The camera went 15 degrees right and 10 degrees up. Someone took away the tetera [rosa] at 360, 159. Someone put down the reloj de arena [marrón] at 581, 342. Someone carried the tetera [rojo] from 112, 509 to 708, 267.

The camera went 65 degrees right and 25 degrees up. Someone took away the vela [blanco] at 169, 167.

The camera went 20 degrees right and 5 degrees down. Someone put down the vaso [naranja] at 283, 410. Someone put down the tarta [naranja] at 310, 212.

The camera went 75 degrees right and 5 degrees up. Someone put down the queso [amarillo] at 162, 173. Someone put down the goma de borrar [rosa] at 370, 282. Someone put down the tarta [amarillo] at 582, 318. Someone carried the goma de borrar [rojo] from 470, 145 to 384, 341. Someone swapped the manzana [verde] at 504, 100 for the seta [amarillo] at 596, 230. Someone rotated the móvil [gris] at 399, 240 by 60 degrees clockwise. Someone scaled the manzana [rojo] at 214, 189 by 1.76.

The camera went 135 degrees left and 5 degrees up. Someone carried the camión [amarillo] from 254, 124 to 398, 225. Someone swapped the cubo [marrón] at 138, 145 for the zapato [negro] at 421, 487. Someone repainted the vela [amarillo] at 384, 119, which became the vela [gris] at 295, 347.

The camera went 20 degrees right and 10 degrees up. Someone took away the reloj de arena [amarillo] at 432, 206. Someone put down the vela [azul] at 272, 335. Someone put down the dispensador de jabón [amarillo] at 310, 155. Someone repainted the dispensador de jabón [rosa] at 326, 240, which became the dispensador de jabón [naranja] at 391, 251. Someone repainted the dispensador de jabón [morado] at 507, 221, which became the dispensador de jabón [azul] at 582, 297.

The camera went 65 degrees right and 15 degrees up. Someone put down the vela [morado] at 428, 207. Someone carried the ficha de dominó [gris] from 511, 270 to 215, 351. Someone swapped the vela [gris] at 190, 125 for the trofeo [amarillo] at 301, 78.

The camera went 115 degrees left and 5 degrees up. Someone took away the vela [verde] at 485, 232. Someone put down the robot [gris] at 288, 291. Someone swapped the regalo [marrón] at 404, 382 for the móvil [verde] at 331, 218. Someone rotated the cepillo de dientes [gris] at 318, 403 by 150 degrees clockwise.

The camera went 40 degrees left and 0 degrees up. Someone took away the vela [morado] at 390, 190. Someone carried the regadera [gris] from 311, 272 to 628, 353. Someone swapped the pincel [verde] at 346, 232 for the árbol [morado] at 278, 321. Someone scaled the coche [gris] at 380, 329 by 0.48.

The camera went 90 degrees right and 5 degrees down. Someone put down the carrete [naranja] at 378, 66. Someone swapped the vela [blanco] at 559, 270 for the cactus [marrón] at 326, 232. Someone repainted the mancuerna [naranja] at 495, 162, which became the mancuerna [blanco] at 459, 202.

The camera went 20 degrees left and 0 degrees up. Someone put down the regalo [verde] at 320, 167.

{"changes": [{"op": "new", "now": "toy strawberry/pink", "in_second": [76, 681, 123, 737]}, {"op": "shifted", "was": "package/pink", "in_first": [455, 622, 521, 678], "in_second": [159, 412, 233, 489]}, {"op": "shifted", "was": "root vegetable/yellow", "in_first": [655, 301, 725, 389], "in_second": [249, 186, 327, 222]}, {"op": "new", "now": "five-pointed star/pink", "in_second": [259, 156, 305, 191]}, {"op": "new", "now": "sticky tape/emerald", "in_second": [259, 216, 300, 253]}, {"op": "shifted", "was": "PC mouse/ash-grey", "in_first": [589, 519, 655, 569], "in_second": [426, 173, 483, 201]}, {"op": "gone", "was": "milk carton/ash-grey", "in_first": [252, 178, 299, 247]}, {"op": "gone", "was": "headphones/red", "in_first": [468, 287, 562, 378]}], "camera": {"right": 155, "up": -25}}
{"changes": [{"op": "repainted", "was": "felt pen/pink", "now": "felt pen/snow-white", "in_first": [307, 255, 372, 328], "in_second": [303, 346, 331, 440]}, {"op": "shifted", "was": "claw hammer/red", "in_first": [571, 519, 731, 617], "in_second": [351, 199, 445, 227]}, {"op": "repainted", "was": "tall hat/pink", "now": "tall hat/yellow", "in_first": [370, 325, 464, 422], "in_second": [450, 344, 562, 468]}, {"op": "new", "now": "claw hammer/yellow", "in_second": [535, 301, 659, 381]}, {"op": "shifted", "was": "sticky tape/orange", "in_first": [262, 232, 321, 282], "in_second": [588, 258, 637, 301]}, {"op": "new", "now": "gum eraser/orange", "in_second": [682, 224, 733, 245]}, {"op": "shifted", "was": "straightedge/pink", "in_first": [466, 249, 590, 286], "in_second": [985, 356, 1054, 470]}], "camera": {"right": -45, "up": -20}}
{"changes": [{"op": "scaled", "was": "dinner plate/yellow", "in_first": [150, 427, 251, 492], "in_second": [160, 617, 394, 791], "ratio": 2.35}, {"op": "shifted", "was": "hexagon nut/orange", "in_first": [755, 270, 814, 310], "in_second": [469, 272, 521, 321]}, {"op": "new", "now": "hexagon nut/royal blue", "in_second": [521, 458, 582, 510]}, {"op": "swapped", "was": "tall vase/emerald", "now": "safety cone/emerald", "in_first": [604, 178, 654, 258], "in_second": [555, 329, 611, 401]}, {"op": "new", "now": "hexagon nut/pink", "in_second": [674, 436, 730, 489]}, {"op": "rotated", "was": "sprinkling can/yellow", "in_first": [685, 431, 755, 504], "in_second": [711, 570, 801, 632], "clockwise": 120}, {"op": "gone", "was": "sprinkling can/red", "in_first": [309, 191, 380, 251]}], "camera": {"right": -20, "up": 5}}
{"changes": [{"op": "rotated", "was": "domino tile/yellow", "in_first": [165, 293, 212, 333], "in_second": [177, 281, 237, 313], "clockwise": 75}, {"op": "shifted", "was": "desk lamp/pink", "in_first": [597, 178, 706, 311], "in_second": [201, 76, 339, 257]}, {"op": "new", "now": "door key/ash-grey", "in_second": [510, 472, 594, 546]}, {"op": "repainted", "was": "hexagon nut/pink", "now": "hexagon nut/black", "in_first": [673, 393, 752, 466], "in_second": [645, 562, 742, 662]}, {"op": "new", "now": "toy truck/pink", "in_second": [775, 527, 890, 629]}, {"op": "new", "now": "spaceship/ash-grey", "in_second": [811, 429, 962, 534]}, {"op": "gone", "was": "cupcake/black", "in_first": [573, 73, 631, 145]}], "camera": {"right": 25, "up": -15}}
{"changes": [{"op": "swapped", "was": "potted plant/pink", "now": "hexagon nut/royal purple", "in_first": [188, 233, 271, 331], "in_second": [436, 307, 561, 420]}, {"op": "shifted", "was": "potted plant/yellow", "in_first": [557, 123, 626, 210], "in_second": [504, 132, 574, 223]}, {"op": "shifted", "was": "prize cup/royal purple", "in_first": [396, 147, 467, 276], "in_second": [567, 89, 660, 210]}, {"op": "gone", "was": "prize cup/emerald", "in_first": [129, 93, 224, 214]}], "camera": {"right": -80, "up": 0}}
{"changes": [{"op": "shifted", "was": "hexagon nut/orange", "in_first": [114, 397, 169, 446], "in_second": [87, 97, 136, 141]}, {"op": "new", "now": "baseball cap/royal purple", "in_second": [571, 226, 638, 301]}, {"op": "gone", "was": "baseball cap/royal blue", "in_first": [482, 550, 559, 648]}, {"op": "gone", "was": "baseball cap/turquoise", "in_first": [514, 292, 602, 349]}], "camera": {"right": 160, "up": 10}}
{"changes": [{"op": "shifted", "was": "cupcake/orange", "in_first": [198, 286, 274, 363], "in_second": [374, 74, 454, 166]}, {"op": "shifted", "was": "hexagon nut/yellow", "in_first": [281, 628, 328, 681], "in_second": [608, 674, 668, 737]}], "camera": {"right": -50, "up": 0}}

◇ ◇ ◇ ◇ ◇ ◇ ◇

_GOAL OF THE EXERCISE:_ An exact written copy of every entry is the required answer.

_RESPONSE TO THE TASK:_
The camera went 15 degrees right and 10 degrees up. Someone took away the tetera [rosa] at 360, 159. Someone put down the reloj de arena [marrón] at 581, 342. Someone carried the tetera [rojo] from 112, 509 to 708, 267.

The camera went 65 degrees right and 25 degrees up. Someone took away the vela [blanco] at 169, 167.

The camera went 20 degrees right and 5 degrees down. Someone put down the vaso [naranja] at 283, 410. Someone put down the tarta [naranja] at 310, 212.

The camera went 75 degrees right and 5 degrees up. Someone put down the queso [amarillo] at 162, 173. Someone put down the goma de borrar [rosa] at 370, 282. Someone put down the tarta [amarillo] at 582, 318. Someone carried the goma de borrar [rojo] from 470, 145 to 384, 341. Someone swapped the manzana [verde] at 504, 100 for the seta [amarillo] at 596, 230. Someone rotated the móvil [gris] at 399, 240 by 60 degrees clockwise. Someone scaled the manzana [rojo] at 214, 189 by 1.76.

The camera went 135 degrees left and 5 degrees up. Someone carried the camión [amarillo] from 254, 124 to 398, 225. Someone swapped the cubo [marrón] at 138, 145 for the zapato [negro] at 421, 487. Someone repainted the vela [amarillo] at 384, 119, which became the vela [gris] at 295, 347.

The camera went 20 degrees right and 10 degrees up. Someone took away the reloj de arena [amarillo] at 432, 206. Someone put down the vela [azul] at 272, 335. Someone put down the dispensador de jabón [amarillo] at 310, 155. Someone repainted the dispensador de jabón [rosa] at 326, 240, which became the dispensador de jabón [naranja] at 391, 251. Someone repainted the dispensador de jabón [morado] at 507, 221, which became the dispensador de jabón [azul] at 582, 297.

The camera went 65 degrees right and 15 degrees up. Someone put down the vela [morado] at 428, 207. Someone carried the ficha de dominó [gris] from 511, 270 to 215, 351. Someone swapped the vela [gris] at 190, 125 for the trofeo [amarillo] at 301, 78.

The camera went 115 degrees left and 5 degrees up. Someone took away the vela [verde] at 485, 232. Someone put down the robot [gris] at 288, 291. Someone swapped the regalo [marrón] at 404, 382 for the móvil [verde] at 331, 218. Someone rotated the cepillo de dientes [gris] at 318, 403 by 150 degrees clockwise.

The camera went 40 degrees left and 0 degrees up. Someone took away the vela [morado] at 390, 190. Someone carried the regadera [gris] from 311, 272 to 628, 353. Someone swapped the pincel [verde] at 346, 232 for the árbol [morado] at 278, 321. Someone scaled the coche [gris] at 380, 329 by 0.48.

The camera went 90 degrees right and 5 degrees down. Someone put down the carrete [naranja] at 378, 66. Someone swapped the vela [blanco] at 559, 270 for the cactus [marrón] at 326, 232. Someone repainted the mancuerna [naranja] at 495, 162, which became the mancuerna [blanco] at 459, 202.

The camera went 20 degrees left and 0 degrees up. Someone put down the regalo [verde] at 320, 167.

{"changes": [{"op": "new", "now": "toy strawberry/pink", "in_second": [76, 681, 123, 737]}, {"op": "shifted", "was": "package/pink", "in_first": [455, 622, 521, 678], "in_second": [159, 412, 233, 489]}, {"op": "shifted", "was": "root vegetable/yellow", "in_first": [655, 301, 725, 389], "in_second": [249, 186, 327, 222]}, {"op": "new", "now": "five-pointed star/pink", "in_second": [259, 156, 305, 191]}, {"op": "new", "now": "sticky tape/emerald", "in_second": [259, 216, 300, 253]}, {"op": "shifted", "was": "PC mouse/ash-grey", "in_first": [589, 519, 655, 569], "in_second": [426, 173, 483, 201]}, {"op": "gone", "was": "milk carton/ash-grey", "in_first": [252, 178, 299, 247]}, {"op": "gone", "was": "headphones/red", "in_first": [468, 287, 562, 378]}], "camera": {"right": 155, "up": -25}}
{"changes": [{"op": "repainted", "was": "felt pen/pink", "now": "felt pen/snow-white", "in_first": [307, 255, 372, 328], "in_second": [303, 346, 331, 440]}, {"op": "shifted", "was": "claw hammer/red", "in_first": [571, 519, 731, 617], "in_second": [351, 199, 445, 227]}, {"op": "repainted", "was": "tall hat/pink", "now": "tall hat/yellow", "in_first": [370, 325, 464, 422], "in_second": [450, 344, 562, 468]}, {"op": "new", "now": "claw hammer/yellow", "in_second": [535, 301, 659, 381]}, {"op": "shifted", "was": "sticky tape/orange", "in_first": [262, 232, 321, 282], "in_second": [588, 258, 637, 301]}, {"op": "new", "now": "gum eraser/orange", "in_second": [682, 224, 733, 245]}, {"op": "shifted", "was": "straightedge/pink", "in_first": [466, 249, 590, 286], "in_second": [985, 356, 1054, 470]}], "camera": {"right": -45, "up": -20}}
{"changes": [{"op": "scaled", "was": "dinner plate/yellow", "in_first": [150, 427, 251, 492], "in_second": [160, 617, 394, 791], "ratio": 2.35}, {"op": "shifted", "was": "hexagon nut/orange", "in_first": [755, 270, 814, 310], "in_second": [469, 272, 521, 321]}, {"op": "new", "now": "hexagon nut/royal blue", "in_second": [521, 458, 582, 510]}, {"op": "swapped", "was": "tall vase/emerald", "now": "safety cone/emerald", "in_first": [604, 178, 654, 258], "in_second": [555, 329, 611, 401]}, {"op": "new", "now": "hexagon nut/pink", "in_second": [674, 436, 730, 489]}, {"op": "rotated", "was": "sprinkling can/yellow", "in_first": [685, 431, 755, 504], "in_second": [711, 570, 801, 632], "clockwise": 120}, {"op": "gone", "was": "sprinkling can/red", "in_first": [309, 191, 380, 251]}], "camera": {"right": -20, "up": 5}}
{"changes": [{"op": "rotated", "was": "domino tile/yellow", "in_first": [165, 293, 212, 333], "in_second": [177, 281, 237, 313], "clockwise": 75}, {"op": "shifted", "was": "desk lamp/pink", "in_first": [597, 178, 706, 311], "in_second": [201, 76, 339, 257]}, {"op": "new", "now": "door key/ash-grey", "in_second": [510, 472, 594, 546]}, {"op": "repainted", "was": "hexagon nut/pink", "now": "hexagon nut/black", "in_first": [673, 393, 752, 466], "in_second": [645, 562, 742, 662]}, {"op": "new", "now": "toy truck/pink", "in_second": [775, 527, 890, 629]}, {"op": "new", "now": "spaceship/ash-grey", "in_second": [811, 429, 962, 534]}, {"op": "gone", "was": "cupcake/black", "in_first": [573, 73, 631, 145]}], "camera": {"right": 25, "up": -15}}
{"changes": [{"op": "swapped", "was": "potted plant/pink", "now": "hexagon nut/royal purple", "in_first": [188, 233, 271, 331], "in_second": [436, 307, 561, 420]}, {"op": "shifted", "was": "potted plant/yellow", "in_first": [557, 123, 626, 210], "in_second": [504, 132, 574, 223]}, {"op": "shifted", "was": "prize cup/royal purple", "in_first": [396, 147, 467, 276], "in_second": [567, 89, 660, 210]}, {"op": "gone", "was": "prize cup/emerald", "in_first": [129, 93, 224, 214]}], "camera": {"right": -80, "up": 0}}
{"changes": [{"op": "shifted", "was": "hexagon nut/orange", "in_first": [114, 397, 169, 446], "in_second": [87, 97, 136, 141]}, {"op": "new", "now": "baseball cap/royal purple", "in_second": [571, 226, 638, 301]}, {"op": "gone", "was": "baseball cap/royal blue", "in_first": [482, 550, 559, 648]}, {"op": "gone", "was": "baseball cap/turquoise", "in_first": [514, 292, 602, 349]}], "camera": {"right": 160, "up": 10}}
{"changes": [{"op": "shifted", "was": "cupcake/orange", "in_first": [198, 286, 274, 363], "in_second": [374, 74, 454, 166]}, {"op": "shifted", "was": "hexagon nut/yellow", "in_first": [281, 628, 328, 681], "in_second": [608, 674, 668, 737]}], "camera": {"right": -50, "up": 0}}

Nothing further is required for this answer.